Items listed in a dataset
____

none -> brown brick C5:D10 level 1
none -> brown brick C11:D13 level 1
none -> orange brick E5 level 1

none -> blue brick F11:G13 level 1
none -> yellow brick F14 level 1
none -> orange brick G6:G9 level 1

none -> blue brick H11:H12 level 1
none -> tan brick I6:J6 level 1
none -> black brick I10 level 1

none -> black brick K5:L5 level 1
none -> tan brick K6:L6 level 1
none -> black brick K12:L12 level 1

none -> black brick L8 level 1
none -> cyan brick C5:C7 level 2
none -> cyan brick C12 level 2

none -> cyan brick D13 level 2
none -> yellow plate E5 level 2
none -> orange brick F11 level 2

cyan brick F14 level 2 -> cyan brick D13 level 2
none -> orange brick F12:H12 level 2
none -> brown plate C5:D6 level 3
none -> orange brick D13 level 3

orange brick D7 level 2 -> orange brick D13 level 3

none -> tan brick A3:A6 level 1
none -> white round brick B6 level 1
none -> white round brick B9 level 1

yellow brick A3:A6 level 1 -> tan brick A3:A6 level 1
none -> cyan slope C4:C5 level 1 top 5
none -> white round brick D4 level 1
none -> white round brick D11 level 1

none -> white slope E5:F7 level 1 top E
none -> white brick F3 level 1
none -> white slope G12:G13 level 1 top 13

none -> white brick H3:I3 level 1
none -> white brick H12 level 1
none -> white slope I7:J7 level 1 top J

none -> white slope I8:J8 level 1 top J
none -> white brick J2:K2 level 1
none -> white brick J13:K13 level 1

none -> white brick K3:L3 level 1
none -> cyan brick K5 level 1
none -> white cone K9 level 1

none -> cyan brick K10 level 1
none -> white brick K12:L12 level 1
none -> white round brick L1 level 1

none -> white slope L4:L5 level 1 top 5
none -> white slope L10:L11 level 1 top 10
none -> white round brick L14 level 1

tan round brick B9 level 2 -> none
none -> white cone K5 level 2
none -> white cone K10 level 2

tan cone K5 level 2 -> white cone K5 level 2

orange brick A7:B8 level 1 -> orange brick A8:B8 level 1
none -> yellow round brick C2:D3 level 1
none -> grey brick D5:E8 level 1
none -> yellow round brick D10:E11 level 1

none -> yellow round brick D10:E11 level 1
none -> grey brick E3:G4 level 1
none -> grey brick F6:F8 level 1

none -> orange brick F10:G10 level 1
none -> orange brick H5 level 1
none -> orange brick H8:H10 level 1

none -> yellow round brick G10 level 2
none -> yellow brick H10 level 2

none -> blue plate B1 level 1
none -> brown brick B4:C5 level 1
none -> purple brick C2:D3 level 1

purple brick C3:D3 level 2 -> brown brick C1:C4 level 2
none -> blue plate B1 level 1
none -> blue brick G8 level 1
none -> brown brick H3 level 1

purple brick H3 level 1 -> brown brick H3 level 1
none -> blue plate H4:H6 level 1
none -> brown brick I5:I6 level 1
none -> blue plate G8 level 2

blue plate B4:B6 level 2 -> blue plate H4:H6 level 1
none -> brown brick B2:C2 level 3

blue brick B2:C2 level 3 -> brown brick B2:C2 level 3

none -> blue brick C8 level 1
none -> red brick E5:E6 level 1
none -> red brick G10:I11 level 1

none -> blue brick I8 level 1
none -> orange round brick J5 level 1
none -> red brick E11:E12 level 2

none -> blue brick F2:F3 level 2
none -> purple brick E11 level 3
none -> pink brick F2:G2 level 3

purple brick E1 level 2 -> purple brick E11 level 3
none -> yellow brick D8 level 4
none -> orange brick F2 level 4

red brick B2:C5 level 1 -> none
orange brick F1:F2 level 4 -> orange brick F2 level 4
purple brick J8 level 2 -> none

____

- **TASK STATEMENT**
Give back exactly the lines above starting at the line where "none -> white brick J13:K13 level 1" appears and ending at the line where "none -> blue brick C8 level 1" appears, both included, with no other lines.

- **TASK SOLUTION**
none -> white brick J13:K13 level 1

none -> white brick K3:L3 level 1
none -> cyan brick K5 level 1
none -> white cone K9 level 1

none -> cyan brick K10 level 1
none -> white brick K12:L12 level 1
none -> white round brick L1 level 1

none -> white slope L4:L5 level 1 top 5
none -> white slope L10:L11 level 1 top 10
none -> white round brick L14 level 1

tan round brick B9 level 2 -> none
none -> white cone K5 level 2
none -> white cone K10 level 2

tan cone K5 level 2 -> white cone K5 level 2

orange brick A7:B8 level 1 -> orange brick A8:B8 level 1
none -> yellow round brick C2:D3 level 1
none -> grey brick D5:E8 level 1
none -> yellow round brick D10:E11 level 1

none -> yellow round brick D10:E11 level 1
none -> grey brick E3:G4 level 1
none -> grey brick F6:F8 level 1

none -> orange brick F10:G10 level 1
none -> orange brick H5 level 1
none -> orange brick H8:H10 level 1

none -> yellow round brick G10 level 2
none -> yellow brick H10 level 2

none -> blue plate B1 level 1
none -> brown brick B4:C5 level 1
none -> purple brick C2:D3 level 1

purple brick C3:D3 level 2 -> brown brick C1:C4 level 2
none -> blue plate B1 level 1
none -> blue brick G8 level 1
none -> brown brick H3 level 1

purple brick H3 level 1 -> brown brick H3 level 1
none -> blue plate H4:H6 level 1
none -> brown brick I5:I6 level 1
none -> blue plate G8 level 2

blue plate B4:B6 level 2 -> blue plate H4:H6 level 1
none -> brown brick B2:C2 level 3

blue brick B2:C2 level 3 -> brown brick B2:C2 level 3

none -> blue brick C8 level 1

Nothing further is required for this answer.